INFORMATION SUPPLIED -
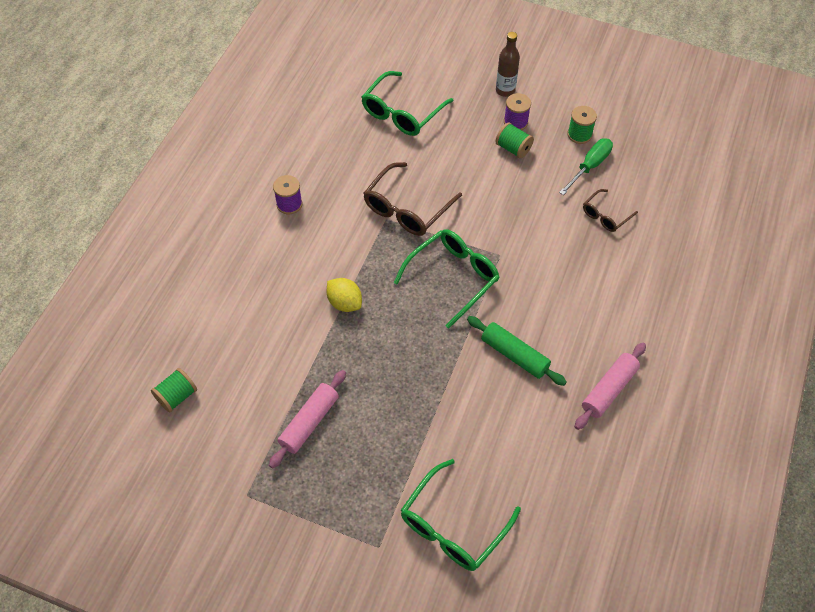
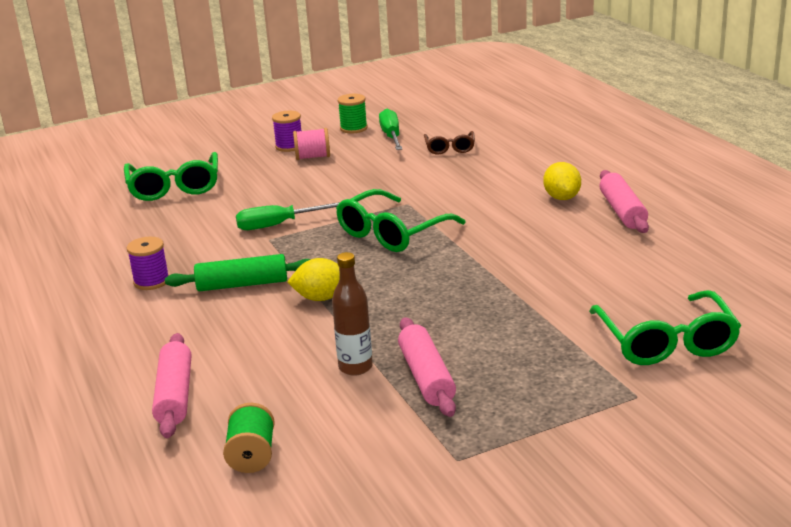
camera: 45 degrees left, 30 degrees down
(197, 316) = (174, 395): none -> pink rolling pin
(407, 208) = (278, 225): brown glasses -> green screwdriver
(453, 277) = (392, 233): green glasses -> green glasses turned 135 degrees counterclockwise
(505, 90) = (250, 138): brown bottle -> brown bottle (355, 367)
(513, 148) = (313, 157): green spool -> pink spool
(514, 355) = (522, 237): green rolling pin -> green rolling pin (242, 284)
(594, 338) = (562, 197): none -> yellow lemon

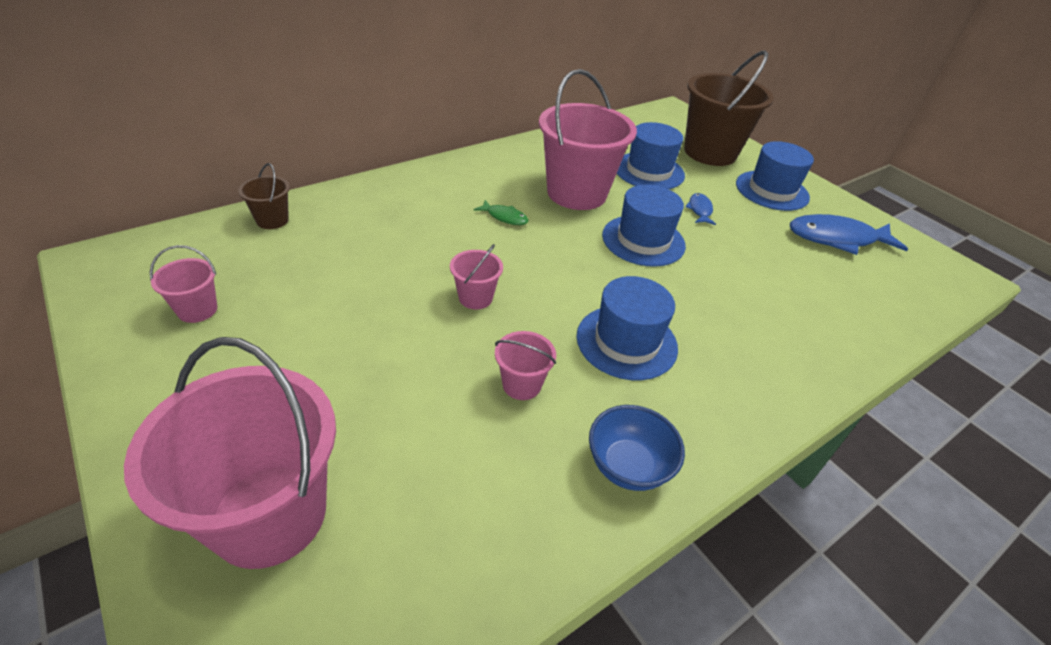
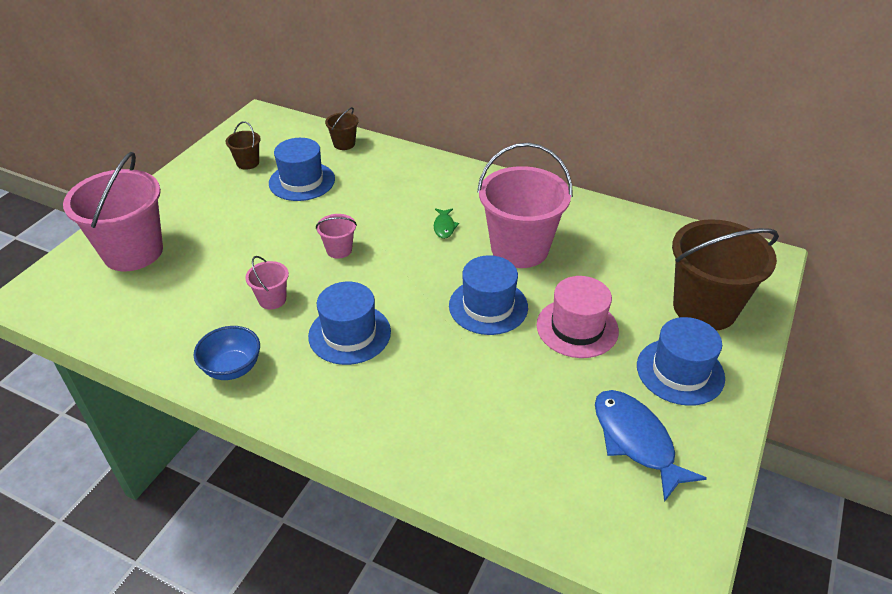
camera: 65 degrees right, 0 degrees up
(197, 310) = (248, 163): pink bucket -> brown bucket
(649, 171) = (609, 278): blue hat -> blue hat (302, 181)
(699, 210) = (577, 328): blue fish -> pink hat

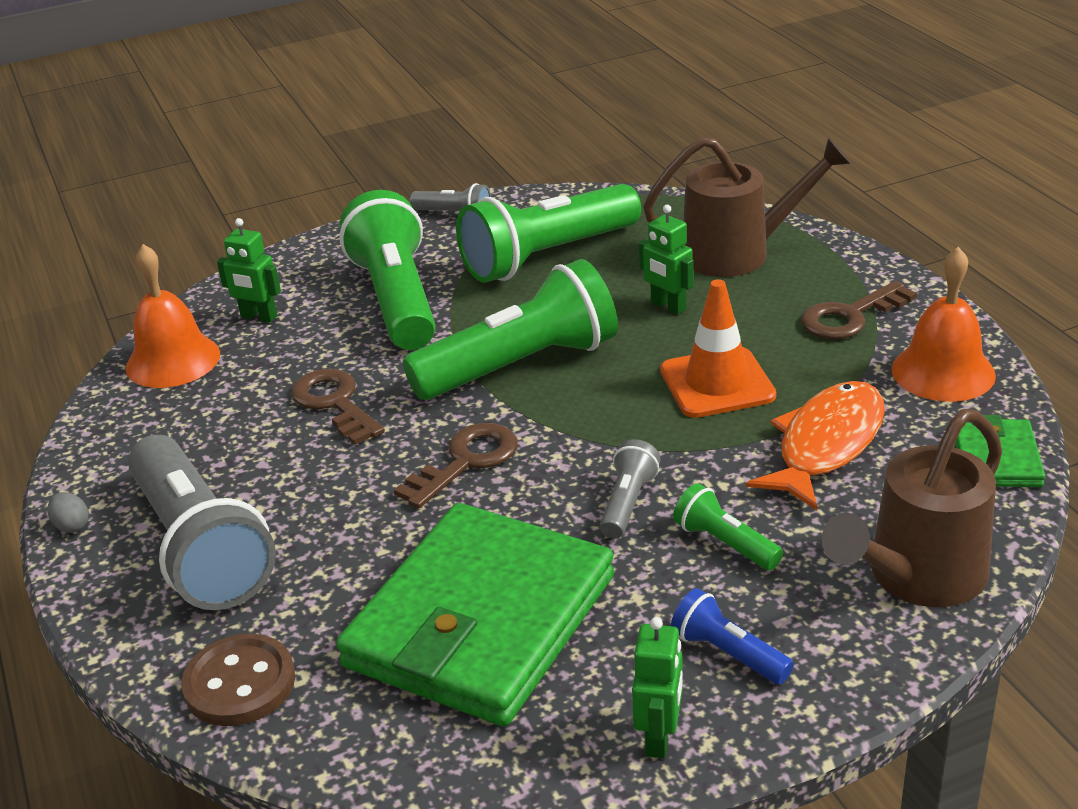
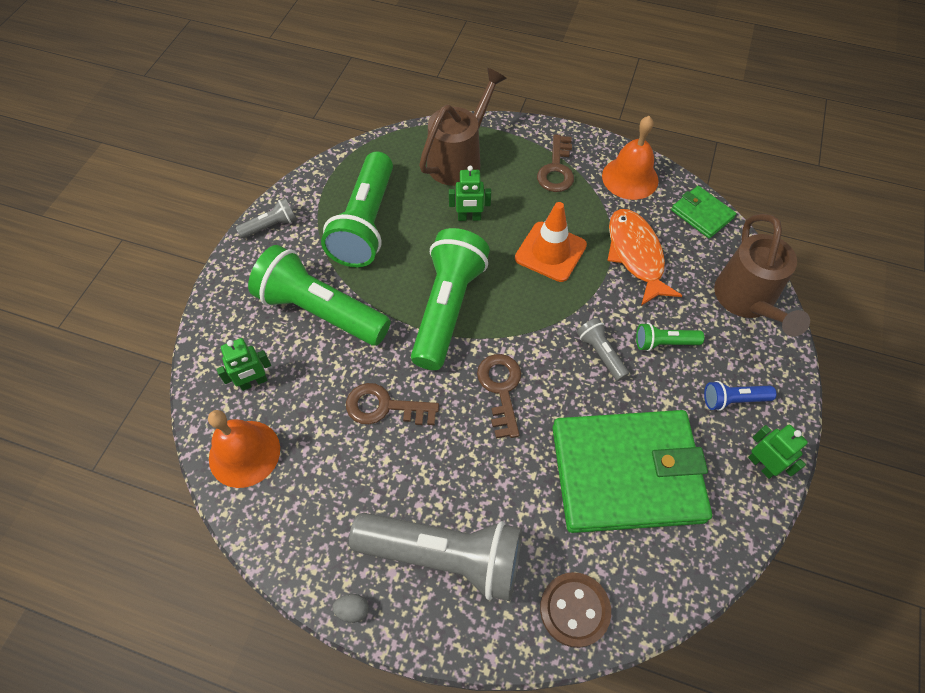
camera: 50 degrees left, 25 degrees up
(481, 621) = (626, 473): green wallet -> green wallet turned 75 degrees counterclockwise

EXERCISE OBJECTIVE - Quote the entries above word for word. Leave the images out.

REPLY TO THE TASK -
camera: 45 degrees left, 30 degrees down
(197, 316) = (174, 395): none -> pink rolling pin
(407, 208) = (278, 225): brown glasses -> green screwdriver
(453, 277) = (392, 233): green glasses -> green glasses turned 135 degrees counterclockwise
(505, 90) = (250, 138): brown bottle -> brown bottle (355, 367)
(513, 148) = (313, 157): green spool -> pink spool
(514, 355) = (522, 237): green rolling pin -> green rolling pin (242, 284)
(594, 338) = (562, 197): none -> yellow lemon

camera: 65 degrees right, 0 degrees up
(197, 310) = (248, 163): pink bucket -> brown bucket
(649, 171) = (609, 278): blue hat -> blue hat (302, 181)
(699, 210) = (577, 328): blue fish -> pink hat

camera: 50 degrees left, 25 degrees up
(481, 621) = (626, 473): green wallet -> green wallet turned 75 degrees counterclockwise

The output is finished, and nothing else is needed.